● Problem:
Every line from the one with "C4: 22nF (GND, THR) -> 22nF (5V, THR)" through the end of the records below should be restated word for word, and nothing outside that span.

◆ ◆ ◆ ◆ ◆

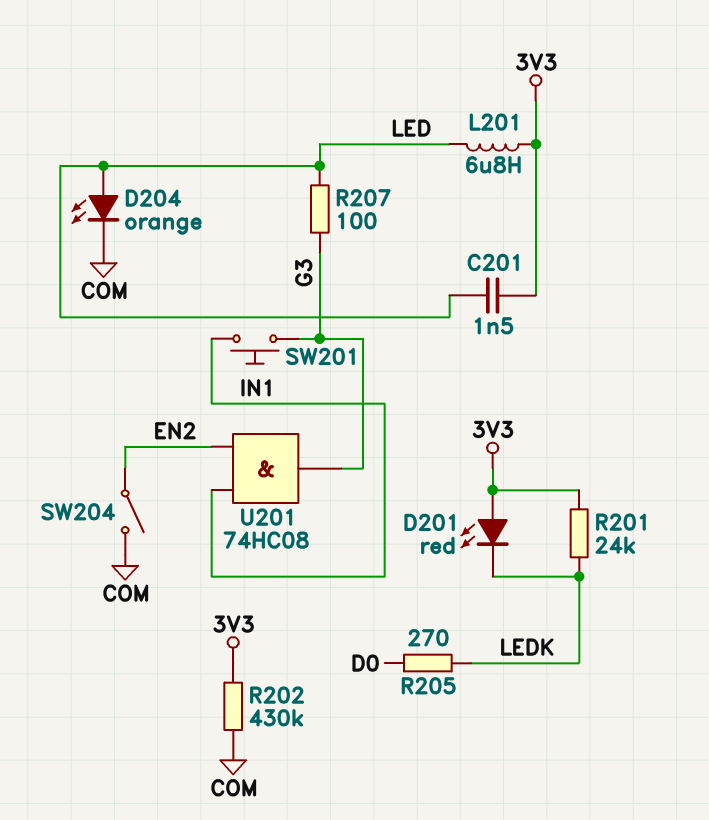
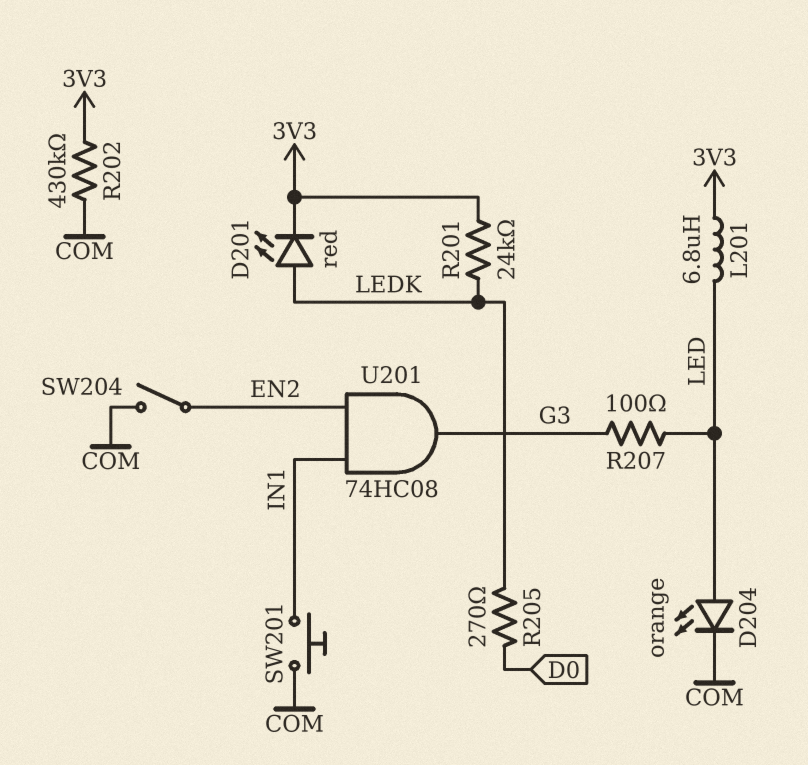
C201: 1.5nF (3V3, LED) -> none
D201: LED red (A 3V3, K LEDK) -> LED red (A LEDK, K 3V3)
SW201: button (G3, IN1) -> button (COM, IN1)

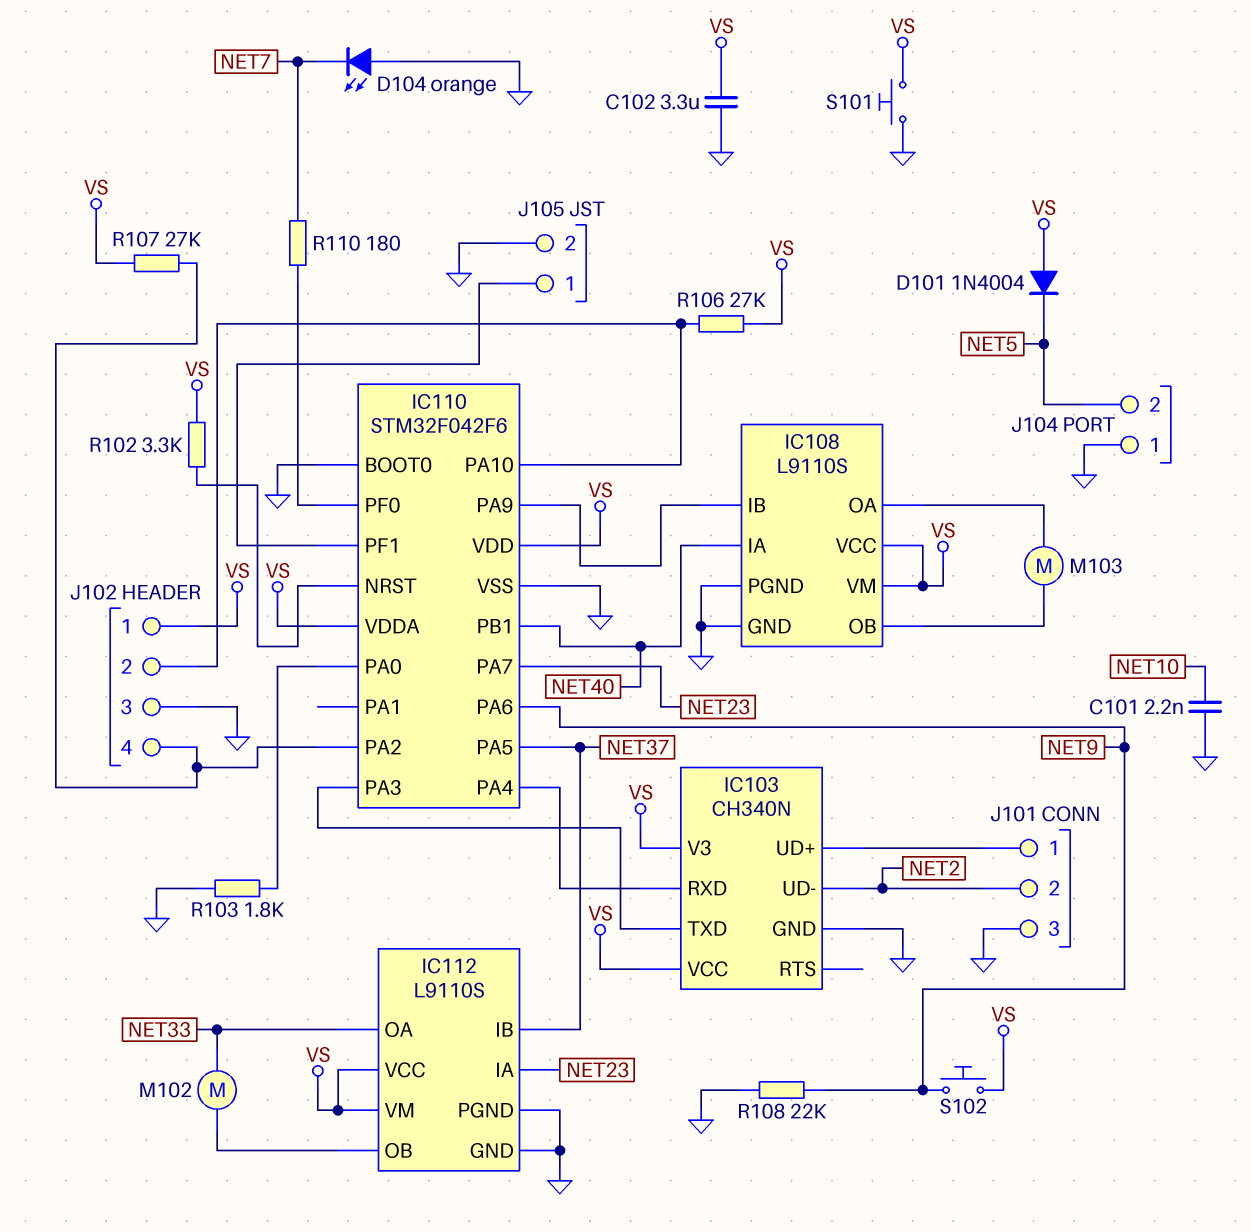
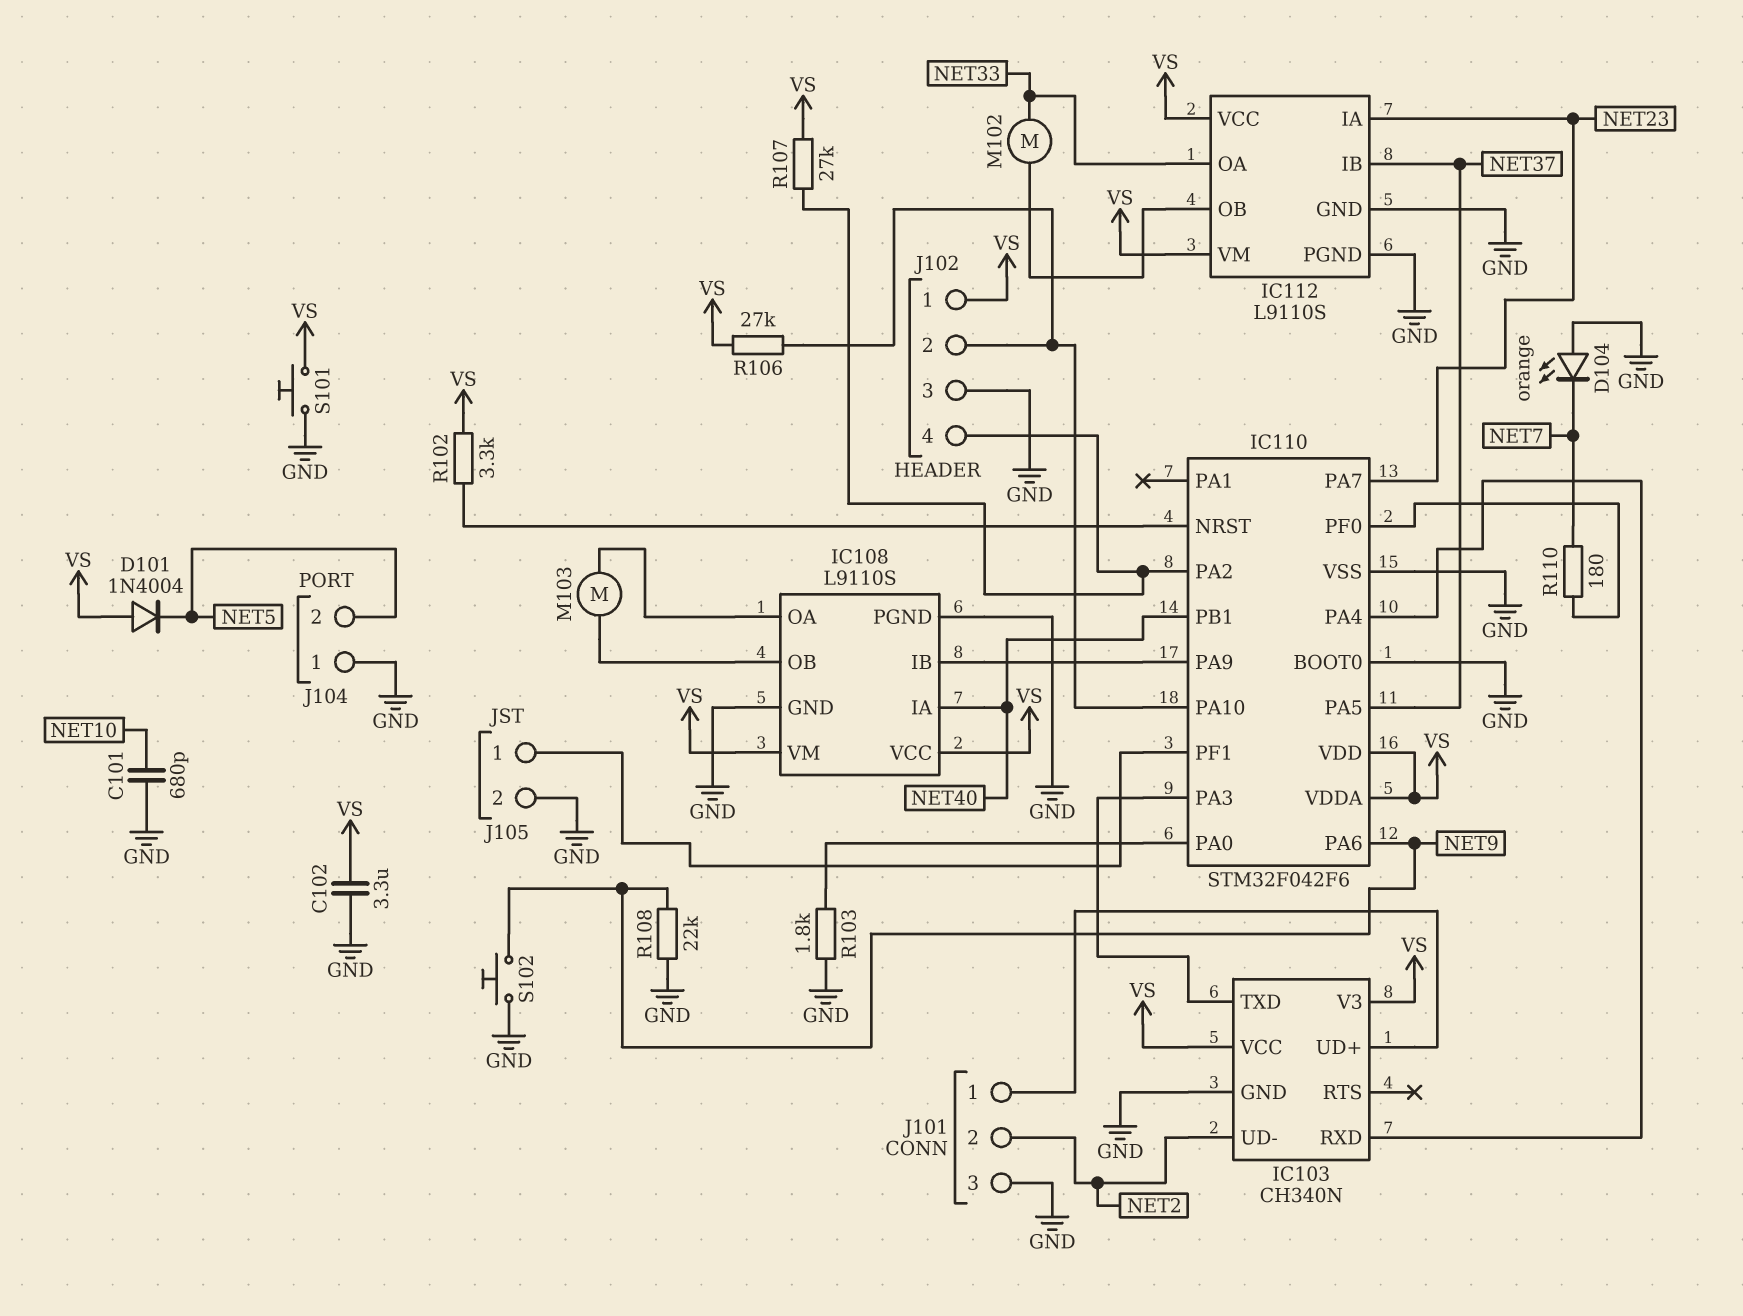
C101: 2.2nF (GND, NET10) -> 680pF (GND, NET10)
S102: button (NET9, VS) -> button (GND, NET9)

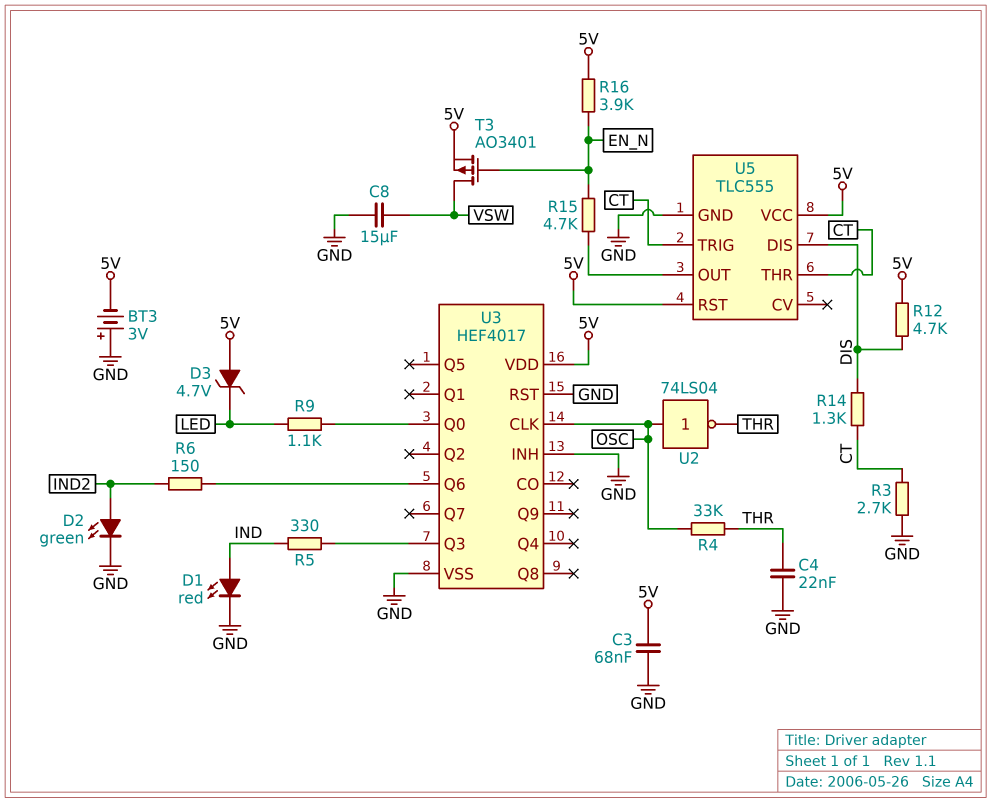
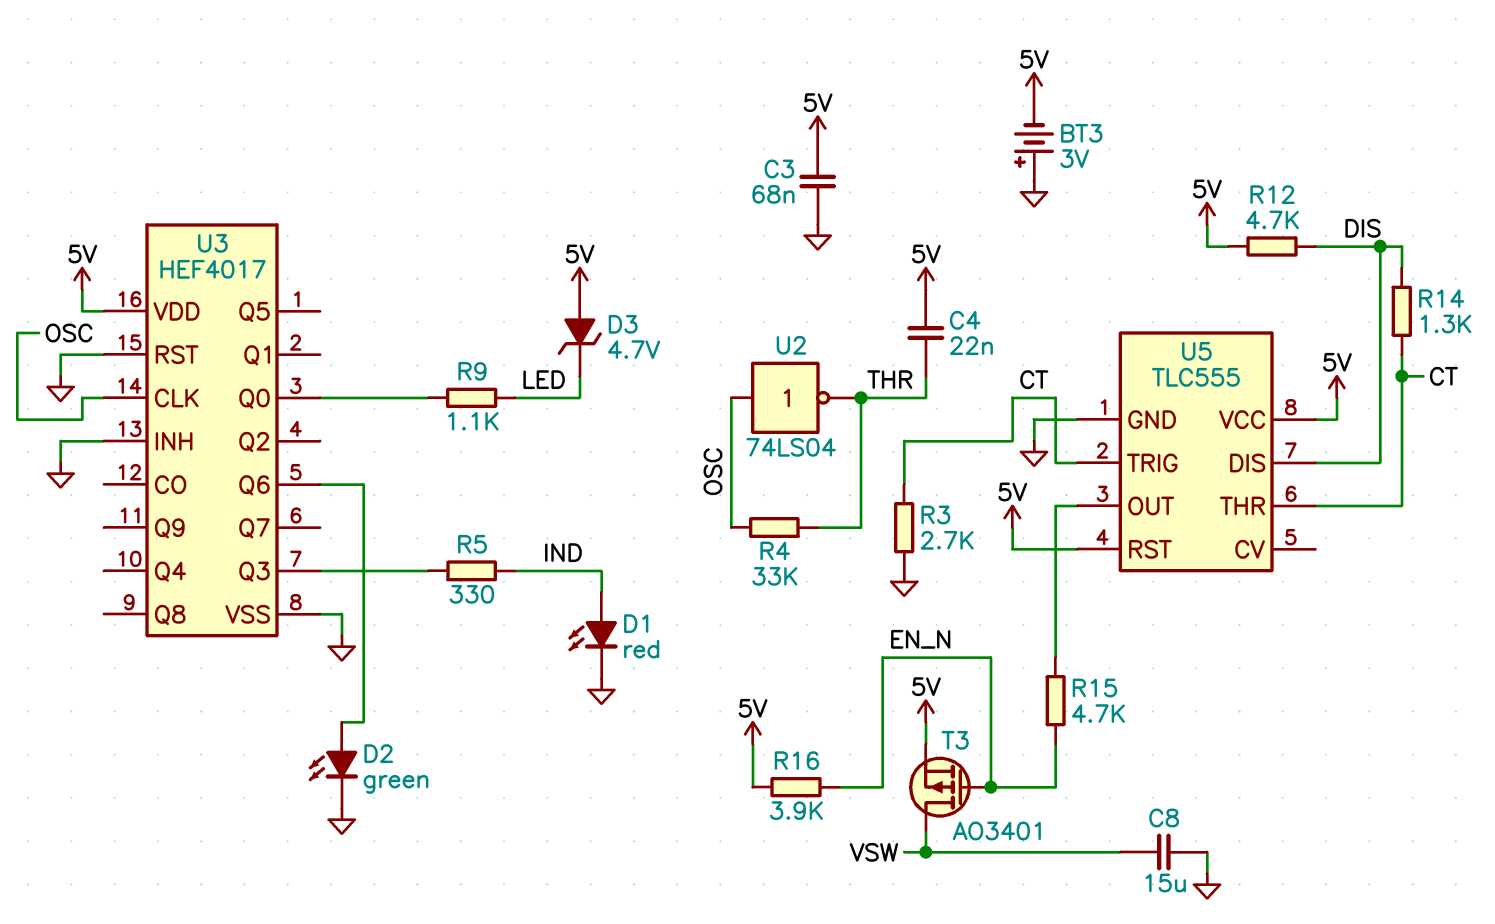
C4: 22nF (GND, THR) -> 22nF (5V, THR)
D2: LED green (A IND2, K GND) -> LED green (A U3/Q6, K GND)
R6: 150 (IND2, U3/Q6) -> none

◆ ◆ ◆ ◆ ◆

● Solution to this problem:
C4: 22nF (GND, THR) -> 22nF (5V, THR)
D2: LED green (A IND2, K GND) -> LED green (A U3/Q6, K GND)
R6: 150 (IND2, U3/Q6) -> none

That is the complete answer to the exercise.